Your answer should hold all lines of the entries that include the word "schottky".

——

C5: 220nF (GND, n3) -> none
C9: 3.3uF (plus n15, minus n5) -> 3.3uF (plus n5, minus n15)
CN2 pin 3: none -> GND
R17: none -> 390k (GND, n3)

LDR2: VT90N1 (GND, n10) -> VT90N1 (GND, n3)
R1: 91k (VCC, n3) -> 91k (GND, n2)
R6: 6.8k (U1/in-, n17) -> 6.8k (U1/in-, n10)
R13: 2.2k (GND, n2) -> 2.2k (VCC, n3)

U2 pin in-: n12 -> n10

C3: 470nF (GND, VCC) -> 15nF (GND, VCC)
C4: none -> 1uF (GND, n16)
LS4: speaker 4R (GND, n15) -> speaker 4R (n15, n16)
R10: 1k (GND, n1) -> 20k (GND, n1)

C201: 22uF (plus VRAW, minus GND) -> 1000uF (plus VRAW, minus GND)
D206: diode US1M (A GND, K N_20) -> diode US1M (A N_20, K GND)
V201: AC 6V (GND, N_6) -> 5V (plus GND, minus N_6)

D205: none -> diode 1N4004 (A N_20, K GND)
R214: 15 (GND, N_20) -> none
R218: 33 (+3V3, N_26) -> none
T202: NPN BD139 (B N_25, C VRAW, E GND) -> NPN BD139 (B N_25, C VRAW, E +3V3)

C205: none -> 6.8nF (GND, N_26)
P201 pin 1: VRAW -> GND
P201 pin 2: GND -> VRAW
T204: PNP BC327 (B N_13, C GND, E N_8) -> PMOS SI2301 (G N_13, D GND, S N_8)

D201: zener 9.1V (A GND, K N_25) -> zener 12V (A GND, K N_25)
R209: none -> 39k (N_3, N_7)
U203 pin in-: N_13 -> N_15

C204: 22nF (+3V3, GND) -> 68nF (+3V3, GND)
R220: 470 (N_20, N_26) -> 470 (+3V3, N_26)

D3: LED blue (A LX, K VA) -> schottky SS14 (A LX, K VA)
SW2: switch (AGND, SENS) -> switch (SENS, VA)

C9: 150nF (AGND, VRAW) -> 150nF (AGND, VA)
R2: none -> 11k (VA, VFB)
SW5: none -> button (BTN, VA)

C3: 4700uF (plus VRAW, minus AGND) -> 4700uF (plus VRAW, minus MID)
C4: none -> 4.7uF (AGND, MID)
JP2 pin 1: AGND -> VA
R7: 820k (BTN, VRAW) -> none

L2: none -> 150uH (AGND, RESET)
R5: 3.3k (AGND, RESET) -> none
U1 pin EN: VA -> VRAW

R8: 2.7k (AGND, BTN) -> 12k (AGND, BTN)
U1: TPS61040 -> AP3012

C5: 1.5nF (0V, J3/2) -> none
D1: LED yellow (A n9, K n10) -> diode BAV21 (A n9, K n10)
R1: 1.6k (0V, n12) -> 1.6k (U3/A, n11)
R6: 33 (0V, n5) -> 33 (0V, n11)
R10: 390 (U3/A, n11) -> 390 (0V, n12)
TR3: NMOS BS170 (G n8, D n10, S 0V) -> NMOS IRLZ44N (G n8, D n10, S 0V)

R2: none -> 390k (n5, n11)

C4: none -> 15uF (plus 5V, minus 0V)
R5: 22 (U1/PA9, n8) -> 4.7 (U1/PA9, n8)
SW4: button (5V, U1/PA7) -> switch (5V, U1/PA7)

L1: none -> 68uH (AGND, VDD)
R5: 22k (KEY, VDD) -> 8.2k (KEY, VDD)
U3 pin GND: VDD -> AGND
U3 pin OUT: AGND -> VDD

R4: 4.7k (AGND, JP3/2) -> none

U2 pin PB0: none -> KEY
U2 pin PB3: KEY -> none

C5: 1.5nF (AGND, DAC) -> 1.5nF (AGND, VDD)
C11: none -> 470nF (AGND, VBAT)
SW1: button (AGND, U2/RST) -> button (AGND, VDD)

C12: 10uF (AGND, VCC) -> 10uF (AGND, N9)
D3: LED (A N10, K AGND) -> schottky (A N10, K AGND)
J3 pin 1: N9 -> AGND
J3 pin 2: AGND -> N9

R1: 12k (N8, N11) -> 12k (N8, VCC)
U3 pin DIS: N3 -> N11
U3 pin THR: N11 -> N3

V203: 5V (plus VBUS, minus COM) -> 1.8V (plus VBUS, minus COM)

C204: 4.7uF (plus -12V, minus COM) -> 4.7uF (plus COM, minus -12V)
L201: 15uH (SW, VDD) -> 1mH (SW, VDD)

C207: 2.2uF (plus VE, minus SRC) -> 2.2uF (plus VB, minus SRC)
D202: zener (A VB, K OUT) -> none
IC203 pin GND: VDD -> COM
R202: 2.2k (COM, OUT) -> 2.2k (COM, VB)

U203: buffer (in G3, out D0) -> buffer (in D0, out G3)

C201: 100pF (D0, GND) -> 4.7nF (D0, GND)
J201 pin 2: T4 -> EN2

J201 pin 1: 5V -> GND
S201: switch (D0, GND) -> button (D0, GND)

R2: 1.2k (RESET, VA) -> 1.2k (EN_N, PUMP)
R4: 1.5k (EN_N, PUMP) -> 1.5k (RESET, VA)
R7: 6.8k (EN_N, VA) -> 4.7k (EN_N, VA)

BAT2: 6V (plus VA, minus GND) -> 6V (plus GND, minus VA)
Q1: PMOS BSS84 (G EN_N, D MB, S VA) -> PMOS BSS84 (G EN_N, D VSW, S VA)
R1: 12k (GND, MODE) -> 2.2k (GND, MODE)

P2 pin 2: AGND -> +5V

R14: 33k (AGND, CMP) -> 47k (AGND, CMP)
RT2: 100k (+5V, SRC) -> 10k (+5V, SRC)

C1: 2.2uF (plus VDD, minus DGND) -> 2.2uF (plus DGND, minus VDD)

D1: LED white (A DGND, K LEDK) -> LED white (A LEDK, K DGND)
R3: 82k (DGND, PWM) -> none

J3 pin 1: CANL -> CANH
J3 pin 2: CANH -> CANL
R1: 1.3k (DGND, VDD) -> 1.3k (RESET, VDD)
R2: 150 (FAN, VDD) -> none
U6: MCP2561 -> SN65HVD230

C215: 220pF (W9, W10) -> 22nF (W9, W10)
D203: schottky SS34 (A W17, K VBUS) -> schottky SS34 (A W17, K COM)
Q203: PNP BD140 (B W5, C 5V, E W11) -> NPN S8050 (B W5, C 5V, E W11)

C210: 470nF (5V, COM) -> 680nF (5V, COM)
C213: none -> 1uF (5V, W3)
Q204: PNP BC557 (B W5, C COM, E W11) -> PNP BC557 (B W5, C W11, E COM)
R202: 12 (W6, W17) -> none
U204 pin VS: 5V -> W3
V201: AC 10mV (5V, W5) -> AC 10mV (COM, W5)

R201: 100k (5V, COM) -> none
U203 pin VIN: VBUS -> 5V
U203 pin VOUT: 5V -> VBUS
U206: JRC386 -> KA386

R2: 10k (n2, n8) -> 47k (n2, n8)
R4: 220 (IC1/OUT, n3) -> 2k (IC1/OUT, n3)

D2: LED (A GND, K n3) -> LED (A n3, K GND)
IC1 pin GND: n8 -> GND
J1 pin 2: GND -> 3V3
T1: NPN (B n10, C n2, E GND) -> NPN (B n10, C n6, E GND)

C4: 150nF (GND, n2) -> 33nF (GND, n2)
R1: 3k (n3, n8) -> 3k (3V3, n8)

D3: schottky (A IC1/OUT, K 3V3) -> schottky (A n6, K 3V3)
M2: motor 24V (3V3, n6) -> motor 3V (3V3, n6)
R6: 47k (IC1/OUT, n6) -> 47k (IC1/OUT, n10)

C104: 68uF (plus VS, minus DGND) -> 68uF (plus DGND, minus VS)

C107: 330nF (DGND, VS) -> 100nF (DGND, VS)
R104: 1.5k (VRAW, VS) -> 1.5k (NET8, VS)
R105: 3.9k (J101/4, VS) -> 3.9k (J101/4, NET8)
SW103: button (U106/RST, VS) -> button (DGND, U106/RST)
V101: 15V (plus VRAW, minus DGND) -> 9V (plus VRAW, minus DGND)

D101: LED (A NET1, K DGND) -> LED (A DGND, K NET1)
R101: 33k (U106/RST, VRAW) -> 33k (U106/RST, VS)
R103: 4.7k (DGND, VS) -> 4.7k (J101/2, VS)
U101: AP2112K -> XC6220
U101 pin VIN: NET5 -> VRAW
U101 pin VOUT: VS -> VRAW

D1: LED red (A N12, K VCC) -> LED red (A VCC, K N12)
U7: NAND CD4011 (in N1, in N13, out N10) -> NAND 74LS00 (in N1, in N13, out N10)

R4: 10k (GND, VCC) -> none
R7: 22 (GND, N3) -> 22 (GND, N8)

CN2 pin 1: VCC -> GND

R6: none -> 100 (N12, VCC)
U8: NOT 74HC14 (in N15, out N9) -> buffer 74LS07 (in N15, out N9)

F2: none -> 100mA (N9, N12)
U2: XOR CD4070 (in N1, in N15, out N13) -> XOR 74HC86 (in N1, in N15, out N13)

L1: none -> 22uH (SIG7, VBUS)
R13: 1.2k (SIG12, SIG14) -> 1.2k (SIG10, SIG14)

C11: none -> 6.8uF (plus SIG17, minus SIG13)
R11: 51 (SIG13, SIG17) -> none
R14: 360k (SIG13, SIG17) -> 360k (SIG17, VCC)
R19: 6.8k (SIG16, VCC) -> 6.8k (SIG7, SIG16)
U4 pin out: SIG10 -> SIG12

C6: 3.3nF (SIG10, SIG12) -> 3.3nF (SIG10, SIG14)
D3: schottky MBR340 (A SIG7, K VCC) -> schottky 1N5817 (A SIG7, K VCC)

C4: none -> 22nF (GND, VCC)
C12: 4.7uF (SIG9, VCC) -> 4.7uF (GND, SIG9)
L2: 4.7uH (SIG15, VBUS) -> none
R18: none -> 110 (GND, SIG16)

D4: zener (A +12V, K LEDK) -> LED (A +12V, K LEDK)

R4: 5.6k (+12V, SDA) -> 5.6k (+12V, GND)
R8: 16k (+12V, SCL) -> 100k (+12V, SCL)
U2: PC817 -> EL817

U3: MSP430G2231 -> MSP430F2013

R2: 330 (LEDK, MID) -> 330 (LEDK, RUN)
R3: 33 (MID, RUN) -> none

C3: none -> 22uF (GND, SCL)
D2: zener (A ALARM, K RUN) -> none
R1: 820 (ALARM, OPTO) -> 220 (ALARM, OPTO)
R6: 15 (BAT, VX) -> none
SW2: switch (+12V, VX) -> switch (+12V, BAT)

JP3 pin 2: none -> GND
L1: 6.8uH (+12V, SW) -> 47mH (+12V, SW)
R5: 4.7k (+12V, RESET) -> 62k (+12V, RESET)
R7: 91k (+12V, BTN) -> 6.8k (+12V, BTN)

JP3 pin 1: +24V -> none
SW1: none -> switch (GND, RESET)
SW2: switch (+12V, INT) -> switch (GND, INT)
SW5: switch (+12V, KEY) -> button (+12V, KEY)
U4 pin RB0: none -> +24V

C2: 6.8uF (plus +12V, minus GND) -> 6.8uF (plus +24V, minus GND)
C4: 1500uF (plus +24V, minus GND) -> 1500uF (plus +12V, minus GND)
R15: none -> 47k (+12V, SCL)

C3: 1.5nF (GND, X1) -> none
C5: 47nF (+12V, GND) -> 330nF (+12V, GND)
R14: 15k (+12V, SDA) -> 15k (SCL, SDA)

——

## Your response:
D3: LED blue (A LX, K VA) -> schottky SS14 (A LX, K VA)
D3: LED (A N10, K AGND) -> schottky (A N10, K AGND)
D203: schottky SS34 (A W17, K VBUS) -> schottky SS34 (A W17, K COM)
D3: schottky (A IC1/OUT, K 3V3) -> schottky (A n6, K 3V3)
D3: schottky MBR340 (A SIG7, K VCC) -> schottky 1N5817 (A SIG7, K VCC)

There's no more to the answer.